**Data extract:**
>> Start

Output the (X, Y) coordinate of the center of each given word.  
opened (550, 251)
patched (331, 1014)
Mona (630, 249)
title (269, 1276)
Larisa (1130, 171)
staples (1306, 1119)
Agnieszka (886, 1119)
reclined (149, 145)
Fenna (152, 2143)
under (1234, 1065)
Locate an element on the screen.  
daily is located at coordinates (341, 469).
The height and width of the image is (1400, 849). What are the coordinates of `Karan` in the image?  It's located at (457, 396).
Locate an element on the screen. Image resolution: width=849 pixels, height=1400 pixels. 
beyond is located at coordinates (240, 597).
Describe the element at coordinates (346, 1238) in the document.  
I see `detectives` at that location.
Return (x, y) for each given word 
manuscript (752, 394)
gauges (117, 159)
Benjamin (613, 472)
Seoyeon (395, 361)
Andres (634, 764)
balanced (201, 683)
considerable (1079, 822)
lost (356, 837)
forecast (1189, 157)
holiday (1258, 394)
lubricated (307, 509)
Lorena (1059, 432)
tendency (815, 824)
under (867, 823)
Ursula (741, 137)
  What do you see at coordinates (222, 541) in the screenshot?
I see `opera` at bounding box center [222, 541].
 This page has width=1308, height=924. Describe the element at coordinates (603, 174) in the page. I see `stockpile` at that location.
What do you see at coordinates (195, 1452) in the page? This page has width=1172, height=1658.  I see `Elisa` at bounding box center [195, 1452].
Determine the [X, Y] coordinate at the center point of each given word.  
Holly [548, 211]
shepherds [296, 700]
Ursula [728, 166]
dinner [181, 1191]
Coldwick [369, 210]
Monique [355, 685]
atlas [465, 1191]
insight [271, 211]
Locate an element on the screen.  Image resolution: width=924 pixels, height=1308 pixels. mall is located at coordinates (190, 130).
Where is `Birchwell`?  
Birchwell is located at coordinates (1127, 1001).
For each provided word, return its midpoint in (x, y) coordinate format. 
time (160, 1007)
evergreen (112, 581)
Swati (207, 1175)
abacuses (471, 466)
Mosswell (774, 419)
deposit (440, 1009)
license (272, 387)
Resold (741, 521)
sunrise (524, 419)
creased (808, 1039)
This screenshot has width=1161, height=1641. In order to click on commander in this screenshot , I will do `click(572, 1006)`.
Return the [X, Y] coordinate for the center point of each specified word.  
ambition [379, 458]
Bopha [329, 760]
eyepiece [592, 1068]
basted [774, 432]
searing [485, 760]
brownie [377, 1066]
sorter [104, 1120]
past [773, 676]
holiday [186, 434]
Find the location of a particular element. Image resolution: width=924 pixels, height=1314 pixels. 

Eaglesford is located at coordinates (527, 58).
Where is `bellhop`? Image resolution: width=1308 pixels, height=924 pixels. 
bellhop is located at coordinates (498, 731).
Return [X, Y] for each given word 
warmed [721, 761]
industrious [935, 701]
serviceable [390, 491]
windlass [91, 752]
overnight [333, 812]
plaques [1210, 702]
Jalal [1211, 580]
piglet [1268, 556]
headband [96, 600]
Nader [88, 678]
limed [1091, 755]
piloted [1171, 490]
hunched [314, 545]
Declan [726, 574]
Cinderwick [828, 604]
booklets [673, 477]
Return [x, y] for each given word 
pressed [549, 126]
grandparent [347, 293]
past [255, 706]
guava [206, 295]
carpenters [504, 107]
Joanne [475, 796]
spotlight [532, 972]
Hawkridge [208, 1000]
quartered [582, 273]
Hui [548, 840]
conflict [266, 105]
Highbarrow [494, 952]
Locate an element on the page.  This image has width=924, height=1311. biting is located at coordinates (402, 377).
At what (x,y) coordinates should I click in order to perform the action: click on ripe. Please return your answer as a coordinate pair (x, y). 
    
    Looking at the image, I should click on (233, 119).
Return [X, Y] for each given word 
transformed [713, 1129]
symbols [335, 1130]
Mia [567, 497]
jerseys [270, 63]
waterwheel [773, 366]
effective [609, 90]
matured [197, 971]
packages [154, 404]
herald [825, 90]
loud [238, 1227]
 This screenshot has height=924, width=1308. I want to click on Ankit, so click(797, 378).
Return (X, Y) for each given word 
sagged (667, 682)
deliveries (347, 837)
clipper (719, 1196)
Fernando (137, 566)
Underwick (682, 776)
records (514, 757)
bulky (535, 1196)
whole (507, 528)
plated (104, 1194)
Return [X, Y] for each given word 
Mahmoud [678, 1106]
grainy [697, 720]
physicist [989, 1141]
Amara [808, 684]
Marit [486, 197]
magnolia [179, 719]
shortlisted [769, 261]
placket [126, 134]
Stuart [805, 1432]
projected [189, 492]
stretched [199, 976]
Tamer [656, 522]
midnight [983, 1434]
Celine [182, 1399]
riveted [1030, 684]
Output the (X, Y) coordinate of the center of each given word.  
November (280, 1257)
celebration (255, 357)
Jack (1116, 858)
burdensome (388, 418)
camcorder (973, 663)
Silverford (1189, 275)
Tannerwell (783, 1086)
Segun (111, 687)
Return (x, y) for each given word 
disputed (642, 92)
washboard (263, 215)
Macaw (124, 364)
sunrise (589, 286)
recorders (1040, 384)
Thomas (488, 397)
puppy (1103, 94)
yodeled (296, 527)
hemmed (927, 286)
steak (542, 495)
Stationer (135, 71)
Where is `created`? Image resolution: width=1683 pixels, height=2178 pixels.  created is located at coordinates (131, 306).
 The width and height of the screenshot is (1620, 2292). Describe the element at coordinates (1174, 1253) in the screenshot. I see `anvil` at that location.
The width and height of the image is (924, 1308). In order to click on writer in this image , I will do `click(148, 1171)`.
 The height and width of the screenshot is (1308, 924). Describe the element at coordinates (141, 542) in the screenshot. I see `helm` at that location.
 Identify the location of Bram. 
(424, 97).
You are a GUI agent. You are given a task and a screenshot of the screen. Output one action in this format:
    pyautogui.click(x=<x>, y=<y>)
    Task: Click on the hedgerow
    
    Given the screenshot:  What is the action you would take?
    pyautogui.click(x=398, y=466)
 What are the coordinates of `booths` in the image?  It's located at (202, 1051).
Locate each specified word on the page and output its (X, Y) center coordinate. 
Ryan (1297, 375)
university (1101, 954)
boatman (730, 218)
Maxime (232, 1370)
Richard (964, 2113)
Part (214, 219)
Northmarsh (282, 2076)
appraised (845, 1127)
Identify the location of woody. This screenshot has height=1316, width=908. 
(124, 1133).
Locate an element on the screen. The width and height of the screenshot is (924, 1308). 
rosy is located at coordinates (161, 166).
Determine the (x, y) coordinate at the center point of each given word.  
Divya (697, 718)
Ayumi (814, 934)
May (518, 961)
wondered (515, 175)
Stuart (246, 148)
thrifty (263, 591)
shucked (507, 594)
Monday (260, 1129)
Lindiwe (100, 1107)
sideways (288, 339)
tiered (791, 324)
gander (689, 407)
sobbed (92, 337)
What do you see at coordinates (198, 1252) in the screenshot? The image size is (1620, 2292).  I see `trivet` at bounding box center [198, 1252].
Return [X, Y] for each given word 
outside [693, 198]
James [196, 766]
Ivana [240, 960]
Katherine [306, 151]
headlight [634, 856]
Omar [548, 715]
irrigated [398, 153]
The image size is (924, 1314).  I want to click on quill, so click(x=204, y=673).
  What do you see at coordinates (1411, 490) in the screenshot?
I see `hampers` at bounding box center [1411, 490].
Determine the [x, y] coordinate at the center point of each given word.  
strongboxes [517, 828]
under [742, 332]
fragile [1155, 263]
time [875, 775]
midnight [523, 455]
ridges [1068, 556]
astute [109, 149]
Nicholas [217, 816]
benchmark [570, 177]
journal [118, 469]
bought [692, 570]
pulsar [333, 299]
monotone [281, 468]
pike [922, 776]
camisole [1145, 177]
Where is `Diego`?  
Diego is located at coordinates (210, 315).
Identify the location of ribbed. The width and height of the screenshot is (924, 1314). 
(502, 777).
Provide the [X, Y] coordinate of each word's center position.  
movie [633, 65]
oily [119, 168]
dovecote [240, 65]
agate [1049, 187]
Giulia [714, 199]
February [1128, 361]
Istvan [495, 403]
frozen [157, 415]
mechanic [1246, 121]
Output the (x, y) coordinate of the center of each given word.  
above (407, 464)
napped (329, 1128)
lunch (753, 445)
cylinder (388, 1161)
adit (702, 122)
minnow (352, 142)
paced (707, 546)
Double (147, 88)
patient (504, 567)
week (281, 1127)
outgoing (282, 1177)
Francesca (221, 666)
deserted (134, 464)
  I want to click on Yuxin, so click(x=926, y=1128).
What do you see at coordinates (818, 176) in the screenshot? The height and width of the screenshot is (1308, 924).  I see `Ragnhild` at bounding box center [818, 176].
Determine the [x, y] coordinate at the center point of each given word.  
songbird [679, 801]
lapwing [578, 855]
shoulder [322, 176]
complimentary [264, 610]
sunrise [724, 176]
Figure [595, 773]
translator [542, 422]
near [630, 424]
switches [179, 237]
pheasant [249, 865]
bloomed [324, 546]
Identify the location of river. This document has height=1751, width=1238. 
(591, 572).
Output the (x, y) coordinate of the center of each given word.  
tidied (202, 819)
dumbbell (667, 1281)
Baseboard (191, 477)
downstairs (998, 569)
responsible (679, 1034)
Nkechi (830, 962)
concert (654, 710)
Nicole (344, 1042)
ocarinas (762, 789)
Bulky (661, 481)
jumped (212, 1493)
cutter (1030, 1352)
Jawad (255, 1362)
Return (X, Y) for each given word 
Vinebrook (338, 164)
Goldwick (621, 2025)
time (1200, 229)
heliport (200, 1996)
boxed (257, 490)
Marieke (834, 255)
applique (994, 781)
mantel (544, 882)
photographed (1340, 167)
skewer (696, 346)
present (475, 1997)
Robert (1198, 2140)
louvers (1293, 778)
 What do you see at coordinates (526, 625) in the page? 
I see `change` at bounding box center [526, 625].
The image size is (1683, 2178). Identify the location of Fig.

>> End

**What is required:**
Can you copy the rows above verbatim, from the line with "quartered [582, 273]" up to and including the line with "riveted [1030, 684]"?

**Reply:**
quartered [582, 273]
Hui [548, 840]
conflict [266, 105]
Highbarrow [494, 952]
Locate an element on the page.  This image has width=924, height=1311. biting is located at coordinates (402, 377).
At what (x,y) coordinates should I click in order to perform the action: click on ripe. Please return your answer as a coordinate pair (x, y). 
    
    Looking at the image, I should click on (233, 119).
Return [X, Y] for each given word 
transformed [713, 1129]
symbols [335, 1130]
Mia [567, 497]
jerseys [270, 63]
waterwheel [773, 366]
effective [609, 90]
matured [197, 971]
packages [154, 404]
herald [825, 90]
loud [238, 1227]
 This screenshot has height=924, width=1308. I want to click on Ankit, so click(797, 378).
Return (X, Y) for each given word 
sagged (667, 682)
deliveries (347, 837)
clipper (719, 1196)
Fernando (137, 566)
Underwick (682, 776)
records (514, 757)
bulky (535, 1196)
whole (507, 528)
plated (104, 1194)
Return [X, Y] for each given word 
Mahmoud [678, 1106]
grainy [697, 720]
physicist [989, 1141]
Amara [808, 684]
Marit [486, 197]
magnolia [179, 719]
shortlisted [769, 261]
placket [126, 134]
Stuart [805, 1432]
projected [189, 492]
stretched [199, 976]
Tamer [656, 522]
midnight [983, 1434]
Celine [182, 1399]
riveted [1030, 684]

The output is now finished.